(Difference listings)
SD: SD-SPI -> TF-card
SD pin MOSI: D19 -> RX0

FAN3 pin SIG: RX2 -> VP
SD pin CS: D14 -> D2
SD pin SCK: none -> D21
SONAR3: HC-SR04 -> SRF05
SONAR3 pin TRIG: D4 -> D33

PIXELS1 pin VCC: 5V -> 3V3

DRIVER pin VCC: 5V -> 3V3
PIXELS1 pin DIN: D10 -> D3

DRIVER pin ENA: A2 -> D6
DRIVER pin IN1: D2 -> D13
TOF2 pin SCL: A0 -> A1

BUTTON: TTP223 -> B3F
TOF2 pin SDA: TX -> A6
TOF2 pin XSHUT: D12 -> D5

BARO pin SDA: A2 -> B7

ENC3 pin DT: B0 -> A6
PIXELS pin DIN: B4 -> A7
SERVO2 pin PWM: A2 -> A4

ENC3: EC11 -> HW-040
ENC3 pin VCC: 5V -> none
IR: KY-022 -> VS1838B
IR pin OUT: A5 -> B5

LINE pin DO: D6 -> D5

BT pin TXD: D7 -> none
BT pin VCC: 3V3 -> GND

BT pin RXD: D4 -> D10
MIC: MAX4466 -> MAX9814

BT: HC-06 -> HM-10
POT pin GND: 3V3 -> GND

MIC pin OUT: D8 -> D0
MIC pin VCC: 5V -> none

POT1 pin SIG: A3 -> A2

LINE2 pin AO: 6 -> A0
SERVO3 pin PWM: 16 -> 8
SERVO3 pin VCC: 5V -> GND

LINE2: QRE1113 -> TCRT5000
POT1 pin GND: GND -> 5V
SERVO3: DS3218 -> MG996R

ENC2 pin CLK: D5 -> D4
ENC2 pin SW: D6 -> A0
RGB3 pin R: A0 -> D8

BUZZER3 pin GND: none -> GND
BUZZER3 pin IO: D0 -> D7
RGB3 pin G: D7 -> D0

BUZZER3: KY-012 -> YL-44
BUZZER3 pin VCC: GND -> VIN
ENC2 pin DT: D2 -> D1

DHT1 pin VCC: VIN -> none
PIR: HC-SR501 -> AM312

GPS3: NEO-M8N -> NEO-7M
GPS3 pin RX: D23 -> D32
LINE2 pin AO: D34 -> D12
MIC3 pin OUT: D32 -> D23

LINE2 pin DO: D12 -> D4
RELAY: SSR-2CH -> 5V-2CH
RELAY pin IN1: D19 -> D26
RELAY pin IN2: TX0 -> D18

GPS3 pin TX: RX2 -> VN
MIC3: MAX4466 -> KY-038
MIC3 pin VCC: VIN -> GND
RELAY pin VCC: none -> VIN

» **EXERCISE PROMPT**
Please copy, exactly and with nothing else, the lines above beginning at the line that has "FAN3 pin SIG: RX2 -> VP" and ending with the line that has "BARO pin SDA: A2 -> B7".

» **WRITTEN ANSWER**
FAN3 pin SIG: RX2 -> VP
SD pin CS: D14 -> D2
SD pin SCK: none -> D21
SONAR3: HC-SR04 -> SRF05
SONAR3 pin TRIG: D4 -> D33

PIXELS1 pin VCC: 5V -> 3V3

DRIVER pin VCC: 5V -> 3V3
PIXELS1 pin DIN: D10 -> D3

DRIVER pin ENA: A2 -> D6
DRIVER pin IN1: D2 -> D13
TOF2 pin SCL: A0 -> A1

BUTTON: TTP223 -> B3F
TOF2 pin SDA: TX -> A6
TOF2 pin XSHUT: D12 -> D5

BARO pin SDA: A2 -> B7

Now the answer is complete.